[Begin]

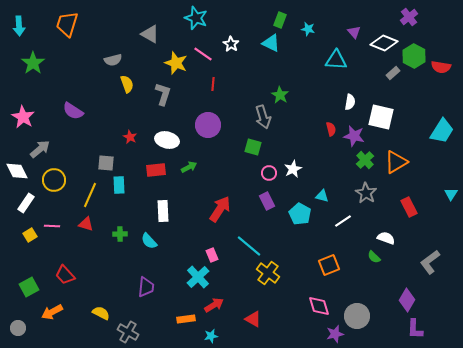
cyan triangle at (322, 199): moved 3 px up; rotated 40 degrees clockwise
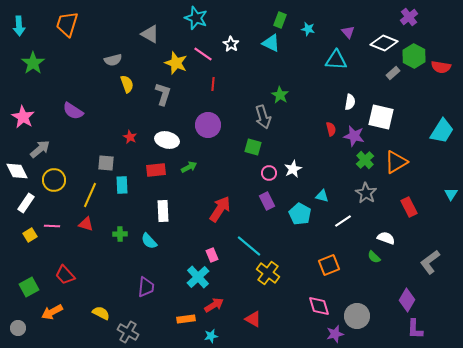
purple triangle at (354, 32): moved 6 px left
cyan rectangle at (119, 185): moved 3 px right
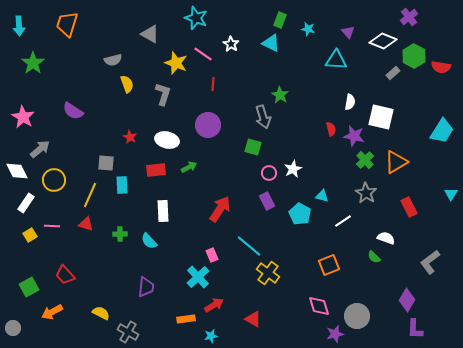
white diamond at (384, 43): moved 1 px left, 2 px up
gray circle at (18, 328): moved 5 px left
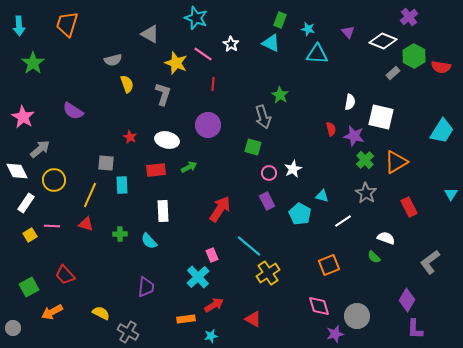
cyan triangle at (336, 60): moved 19 px left, 6 px up
yellow cross at (268, 273): rotated 20 degrees clockwise
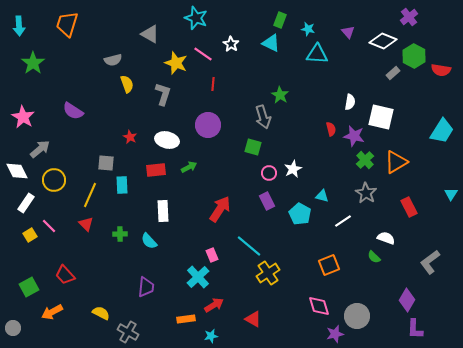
red semicircle at (441, 67): moved 3 px down
red triangle at (86, 224): rotated 28 degrees clockwise
pink line at (52, 226): moved 3 px left; rotated 42 degrees clockwise
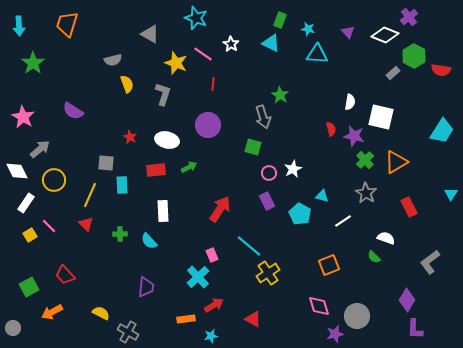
white diamond at (383, 41): moved 2 px right, 6 px up
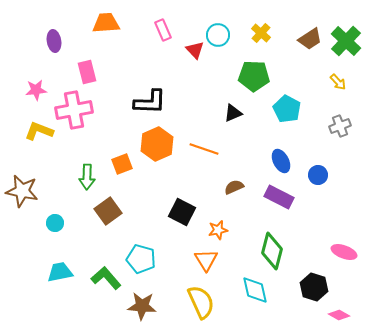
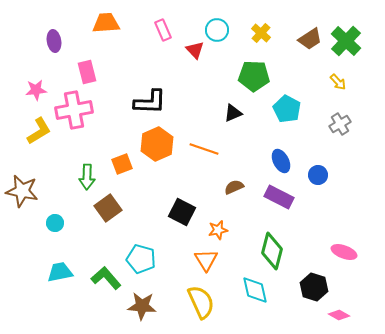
cyan circle at (218, 35): moved 1 px left, 5 px up
gray cross at (340, 126): moved 2 px up; rotated 10 degrees counterclockwise
yellow L-shape at (39, 131): rotated 128 degrees clockwise
brown square at (108, 211): moved 3 px up
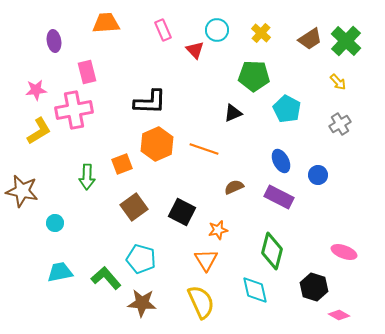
brown square at (108, 208): moved 26 px right, 1 px up
brown star at (142, 306): moved 3 px up
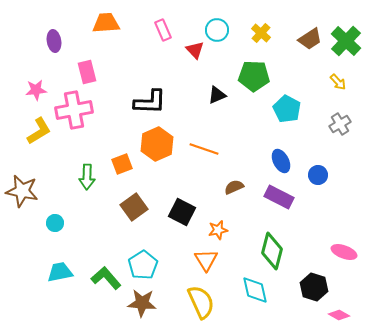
black triangle at (233, 113): moved 16 px left, 18 px up
cyan pentagon at (141, 259): moved 2 px right, 6 px down; rotated 24 degrees clockwise
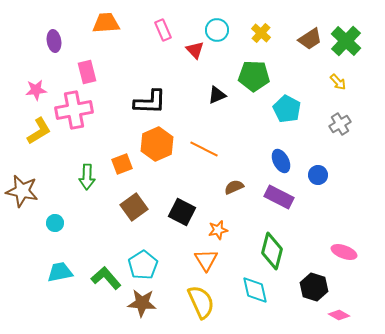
orange line at (204, 149): rotated 8 degrees clockwise
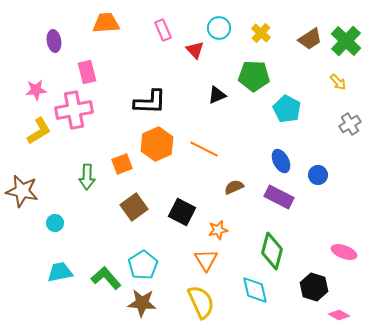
cyan circle at (217, 30): moved 2 px right, 2 px up
gray cross at (340, 124): moved 10 px right
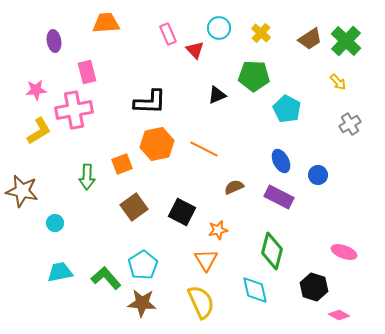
pink rectangle at (163, 30): moved 5 px right, 4 px down
orange hexagon at (157, 144): rotated 12 degrees clockwise
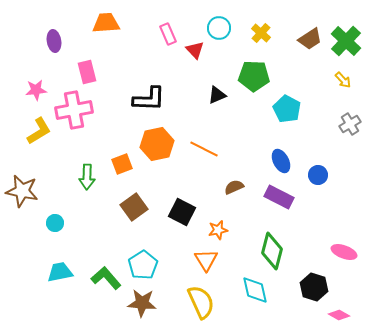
yellow arrow at (338, 82): moved 5 px right, 2 px up
black L-shape at (150, 102): moved 1 px left, 3 px up
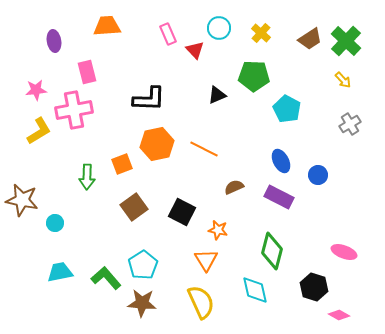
orange trapezoid at (106, 23): moved 1 px right, 3 px down
brown star at (22, 191): moved 9 px down
orange star at (218, 230): rotated 24 degrees clockwise
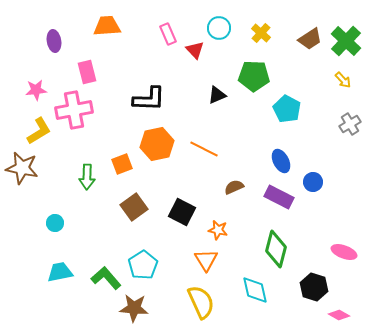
blue circle at (318, 175): moved 5 px left, 7 px down
brown star at (22, 200): moved 32 px up
green diamond at (272, 251): moved 4 px right, 2 px up
brown star at (142, 303): moved 8 px left, 5 px down
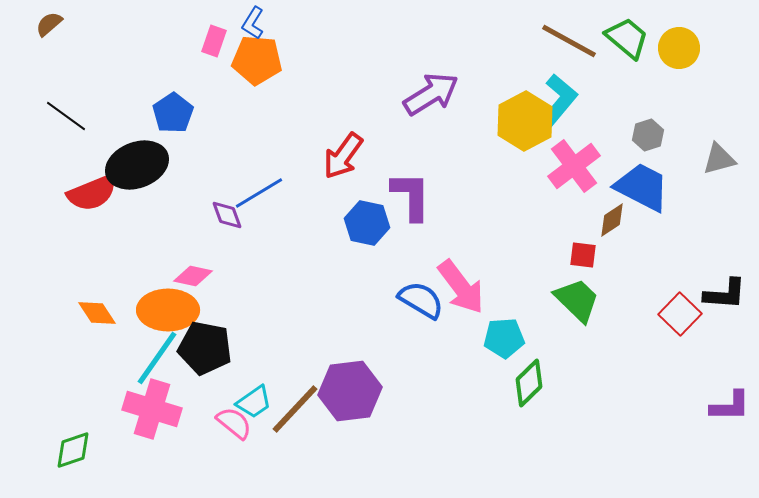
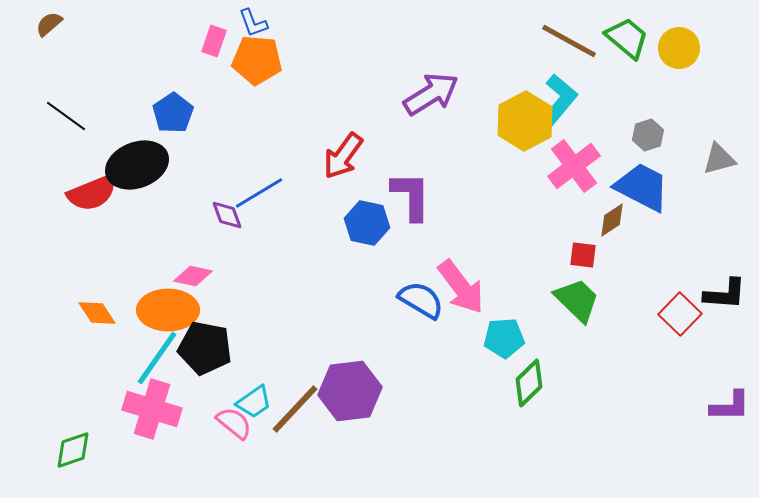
blue L-shape at (253, 23): rotated 52 degrees counterclockwise
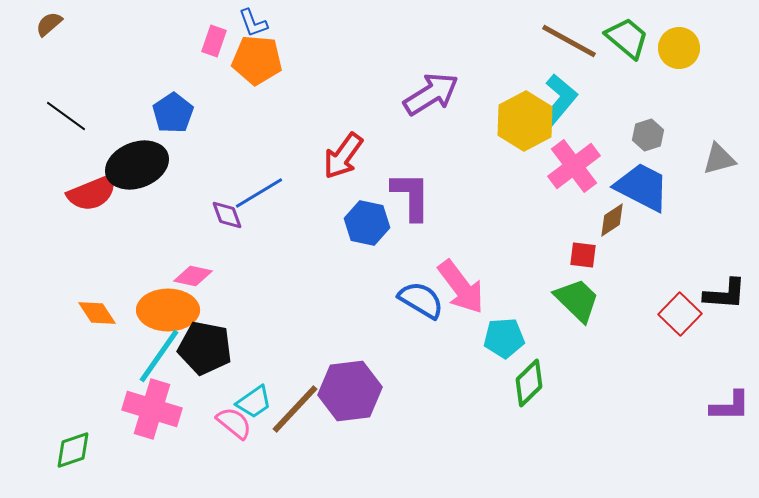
cyan line at (157, 358): moved 2 px right, 2 px up
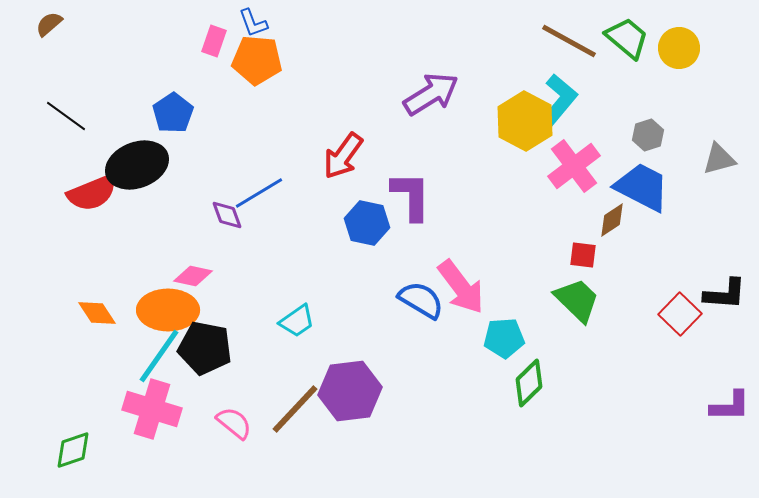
yellow hexagon at (525, 121): rotated 4 degrees counterclockwise
cyan trapezoid at (254, 402): moved 43 px right, 81 px up
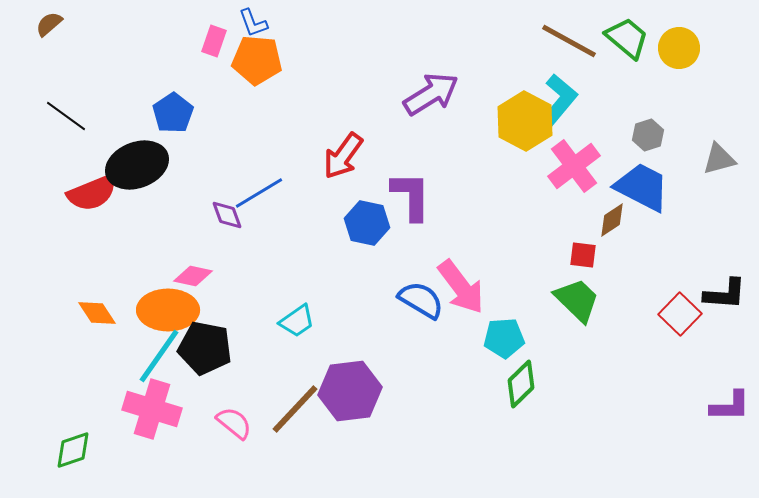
green diamond at (529, 383): moved 8 px left, 1 px down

[End]

Work to complete: Copy all of the material above line for line, without the pictures.

Result of the task:
cyan triangle at (322, 199): moved 3 px up; rotated 40 degrees clockwise
purple triangle at (354, 32): moved 6 px left
cyan rectangle at (119, 185): moved 3 px right
white diamond at (384, 43): moved 1 px left, 2 px up
gray circle at (18, 328): moved 5 px left
cyan triangle at (336, 60): moved 19 px left, 6 px up
yellow cross at (268, 273): rotated 20 degrees clockwise
red semicircle at (441, 67): moved 3 px down
red triangle at (86, 224): rotated 28 degrees clockwise
pink line at (52, 226): moved 3 px left; rotated 42 degrees clockwise
white diamond at (383, 41): moved 2 px right, 6 px up
cyan circle at (218, 35): moved 1 px left, 5 px up
gray cross at (340, 126): moved 2 px up; rotated 10 degrees counterclockwise
yellow L-shape at (39, 131): rotated 128 degrees clockwise
brown square at (108, 211): moved 3 px up
brown square at (108, 208): moved 26 px right, 1 px up
brown star at (142, 306): moved 3 px up
black triangle at (233, 113): moved 16 px left, 18 px up
cyan pentagon at (141, 259): moved 2 px right, 6 px down; rotated 24 degrees clockwise
orange line at (204, 149): rotated 8 degrees clockwise
cyan circle at (217, 30): moved 2 px right, 2 px up
gray cross at (340, 124): moved 10 px right
pink rectangle at (163, 30): moved 5 px right, 4 px down
orange hexagon at (157, 144): rotated 12 degrees clockwise
yellow arrow at (338, 82): moved 5 px right, 2 px up
black L-shape at (150, 102): moved 1 px left, 3 px up
orange trapezoid at (106, 23): moved 1 px right, 3 px down
brown star at (22, 191): moved 9 px down
orange star at (218, 230): rotated 24 degrees clockwise
blue circle at (318, 175): moved 5 px left, 7 px down
brown star at (22, 200): moved 32 px up
green diamond at (272, 251): moved 4 px right, 2 px up
brown star at (142, 303): moved 8 px left, 5 px down
blue L-shape at (253, 23): rotated 52 degrees counterclockwise
cyan line at (157, 358): moved 2 px right, 2 px up
yellow hexagon at (525, 121): rotated 4 degrees counterclockwise
cyan trapezoid at (254, 402): moved 43 px right, 81 px up
green diamond at (529, 383): moved 8 px left, 1 px down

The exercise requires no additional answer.